» Work order
Search the listing below for "down". Copy each matching line.

» Available data
+ + +
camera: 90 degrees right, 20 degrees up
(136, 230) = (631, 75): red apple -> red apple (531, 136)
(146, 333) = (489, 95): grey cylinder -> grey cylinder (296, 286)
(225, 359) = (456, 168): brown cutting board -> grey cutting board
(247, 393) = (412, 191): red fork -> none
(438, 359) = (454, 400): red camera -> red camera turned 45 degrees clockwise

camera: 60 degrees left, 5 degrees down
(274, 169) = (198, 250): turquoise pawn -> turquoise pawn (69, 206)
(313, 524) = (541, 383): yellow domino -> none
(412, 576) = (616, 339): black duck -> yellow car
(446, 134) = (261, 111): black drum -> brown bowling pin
+ + +
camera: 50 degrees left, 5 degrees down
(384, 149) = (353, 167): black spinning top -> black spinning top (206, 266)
+ + +
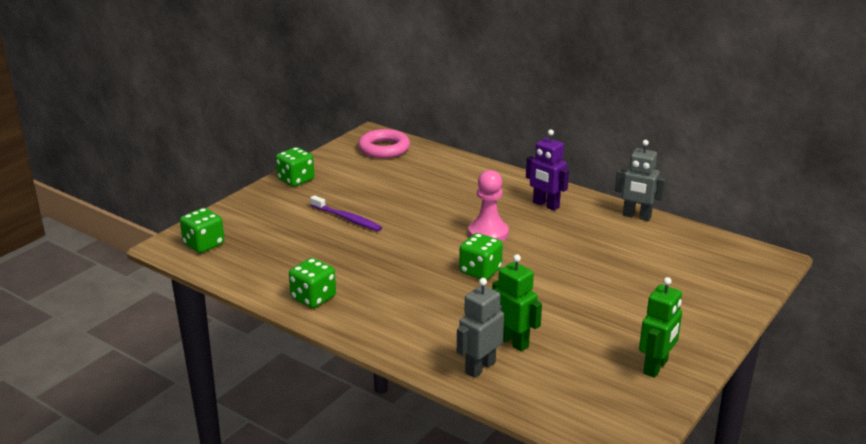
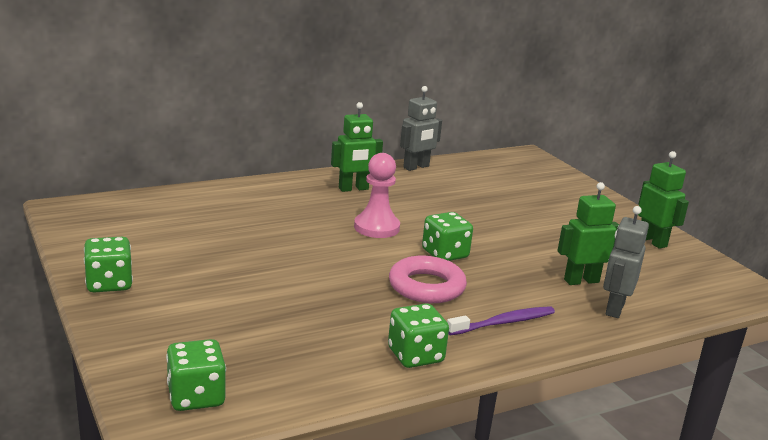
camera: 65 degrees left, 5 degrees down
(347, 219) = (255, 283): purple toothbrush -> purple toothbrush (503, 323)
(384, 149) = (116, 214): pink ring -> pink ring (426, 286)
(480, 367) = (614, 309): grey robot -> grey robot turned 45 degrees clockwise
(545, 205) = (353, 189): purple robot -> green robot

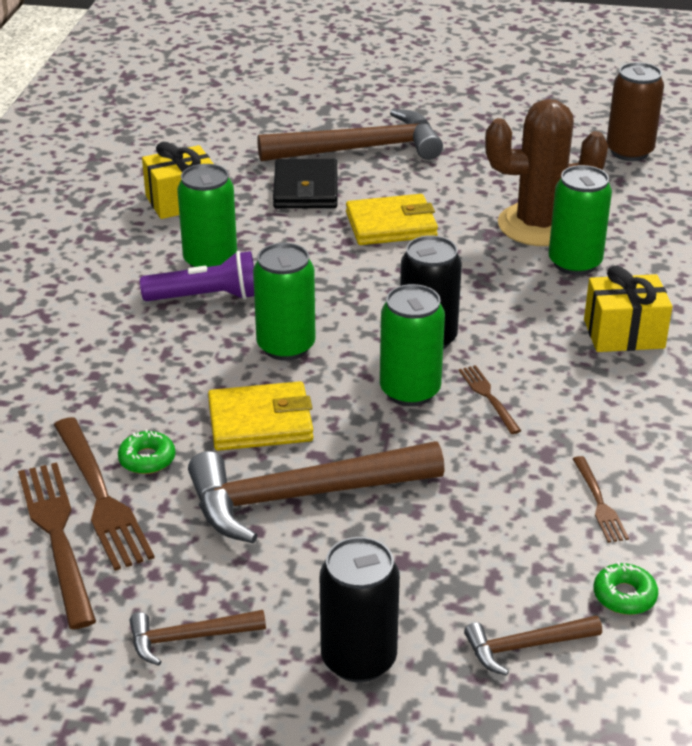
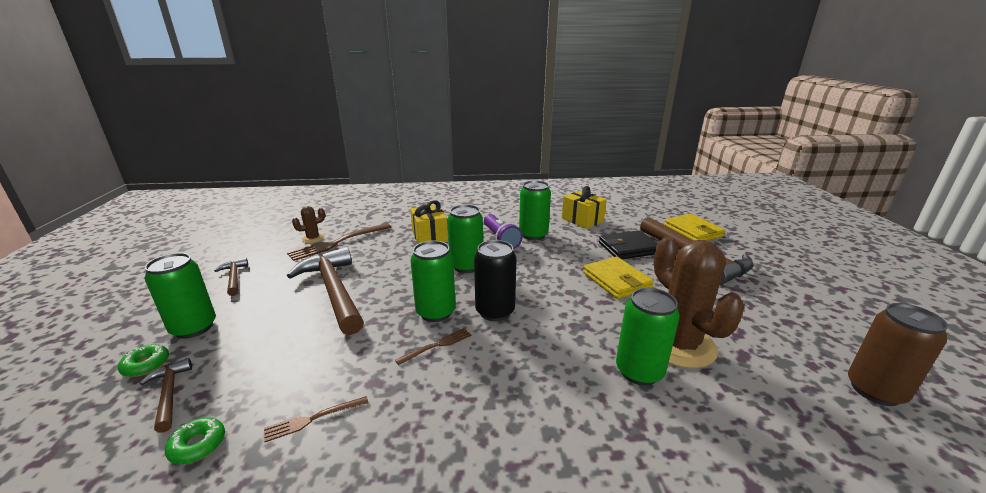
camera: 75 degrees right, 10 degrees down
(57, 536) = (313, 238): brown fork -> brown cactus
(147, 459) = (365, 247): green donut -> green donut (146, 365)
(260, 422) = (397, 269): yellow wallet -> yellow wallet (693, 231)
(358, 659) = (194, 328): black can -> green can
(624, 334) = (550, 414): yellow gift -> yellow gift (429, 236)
+ + +
» Task result
camera: 60 degrees left, 5 degrees down
camera: 50 degrees left, 5 degrees down
camera: 65 degrees left, 5 degrees down
camera: 75 degrees right, 10 degrees down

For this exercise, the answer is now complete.